Please find all lines in the data that hold the string "blue" and copy them.

....

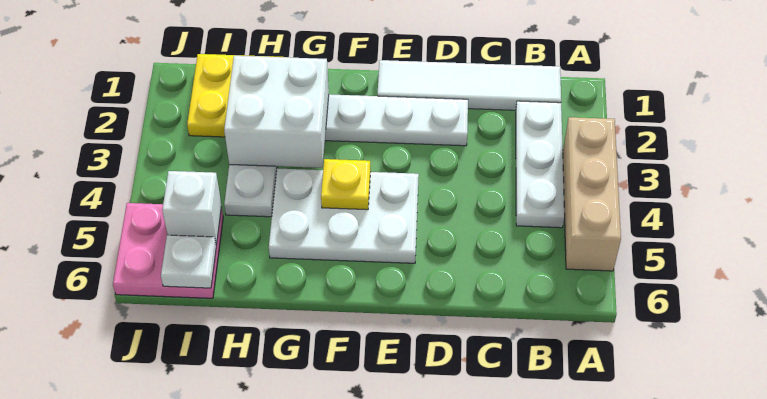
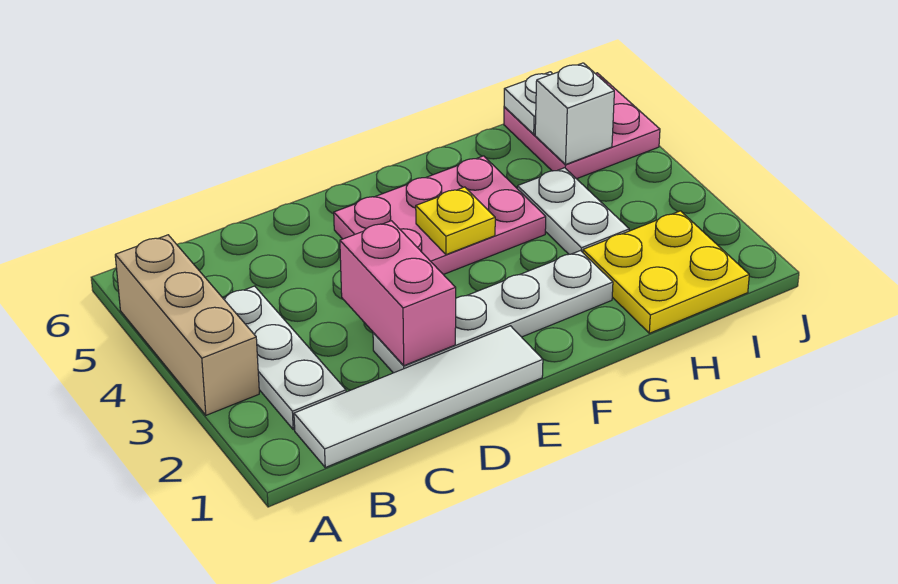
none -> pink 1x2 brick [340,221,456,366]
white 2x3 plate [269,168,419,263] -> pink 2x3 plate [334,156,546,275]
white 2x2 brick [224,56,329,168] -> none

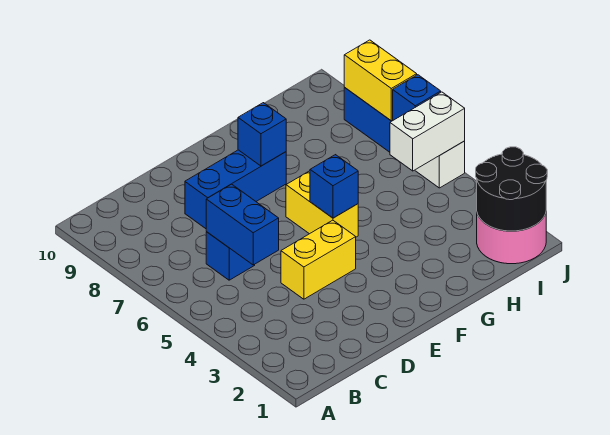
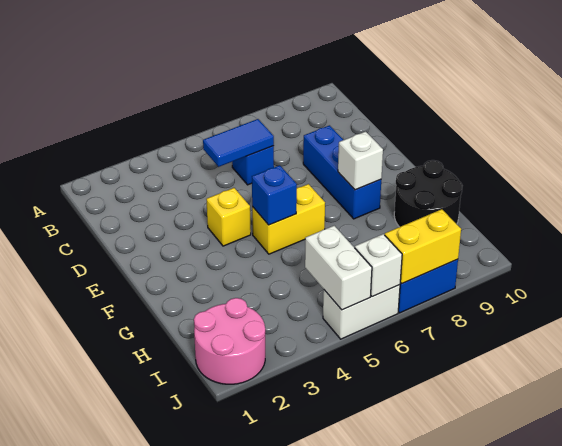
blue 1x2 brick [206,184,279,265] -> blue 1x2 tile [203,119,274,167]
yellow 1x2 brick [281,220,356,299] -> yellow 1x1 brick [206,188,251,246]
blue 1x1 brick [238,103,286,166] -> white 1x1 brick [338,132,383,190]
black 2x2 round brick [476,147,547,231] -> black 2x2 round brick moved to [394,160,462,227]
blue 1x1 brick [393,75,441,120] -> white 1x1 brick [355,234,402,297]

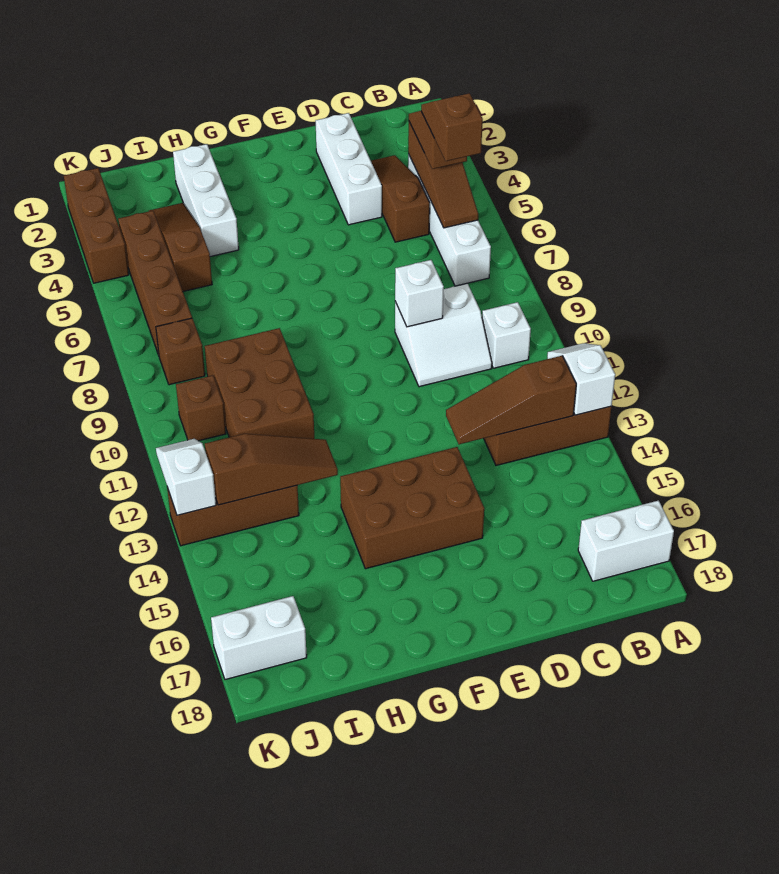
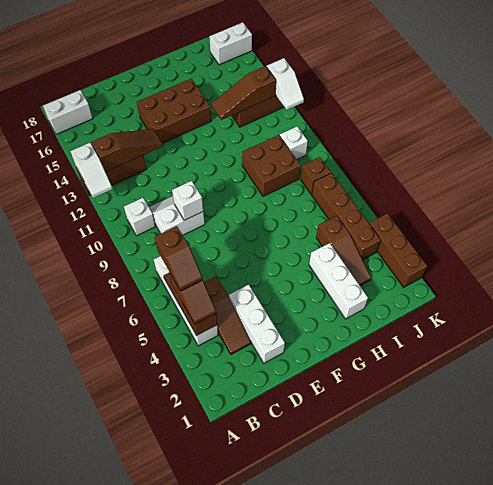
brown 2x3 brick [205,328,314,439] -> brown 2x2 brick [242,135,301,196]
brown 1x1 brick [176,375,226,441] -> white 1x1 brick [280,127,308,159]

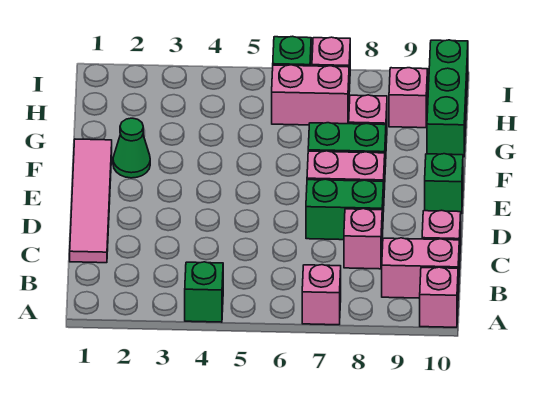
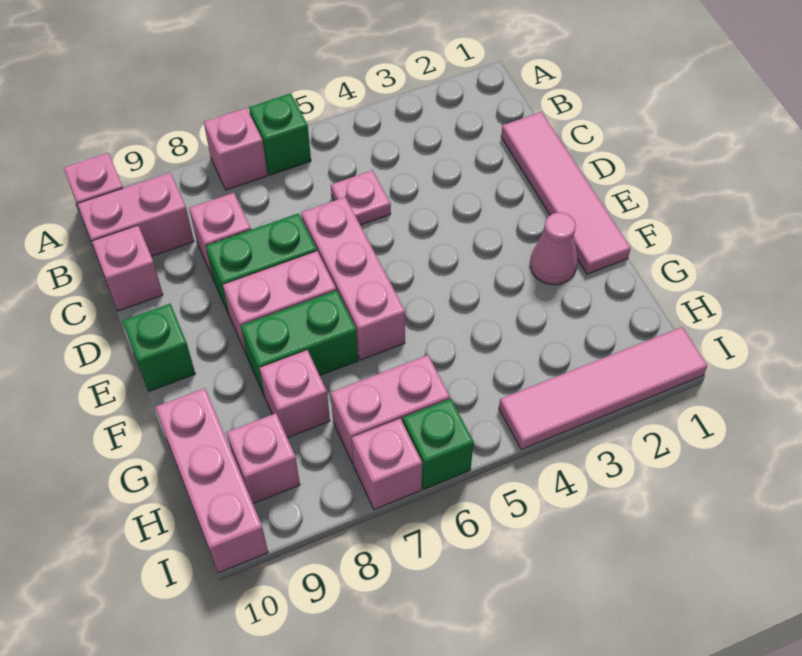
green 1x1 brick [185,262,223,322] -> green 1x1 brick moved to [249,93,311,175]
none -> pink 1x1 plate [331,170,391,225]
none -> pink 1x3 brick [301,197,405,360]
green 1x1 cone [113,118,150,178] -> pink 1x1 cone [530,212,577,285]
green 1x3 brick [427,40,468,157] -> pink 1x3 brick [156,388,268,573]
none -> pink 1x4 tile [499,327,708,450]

....

-- OUTPUT --
blue 1x2 brick [206,184,279,265] -> blue 1x2 tile [203,119,274,167]
blue 1x1 brick [238,103,286,166] -> white 1x1 brick [338,132,383,190]
blue 1x1 brick [393,75,441,120] -> white 1x1 brick [355,234,402,297]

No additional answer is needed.